■ **Input data**:

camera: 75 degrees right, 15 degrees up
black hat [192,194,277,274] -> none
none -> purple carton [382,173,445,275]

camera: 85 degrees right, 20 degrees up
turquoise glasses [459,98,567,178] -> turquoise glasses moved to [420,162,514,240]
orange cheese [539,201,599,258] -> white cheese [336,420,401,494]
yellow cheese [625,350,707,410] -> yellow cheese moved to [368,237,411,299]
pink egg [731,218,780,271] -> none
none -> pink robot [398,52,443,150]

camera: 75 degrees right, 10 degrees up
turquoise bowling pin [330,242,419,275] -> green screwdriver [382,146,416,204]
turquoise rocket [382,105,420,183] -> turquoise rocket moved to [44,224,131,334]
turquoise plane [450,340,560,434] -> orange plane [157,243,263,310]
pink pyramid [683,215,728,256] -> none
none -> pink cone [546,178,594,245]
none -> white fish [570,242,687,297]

■ **Directions**: Report the count of lines in the entries that contain the string "camera", and nothing besides it.

■ **Response below**: 3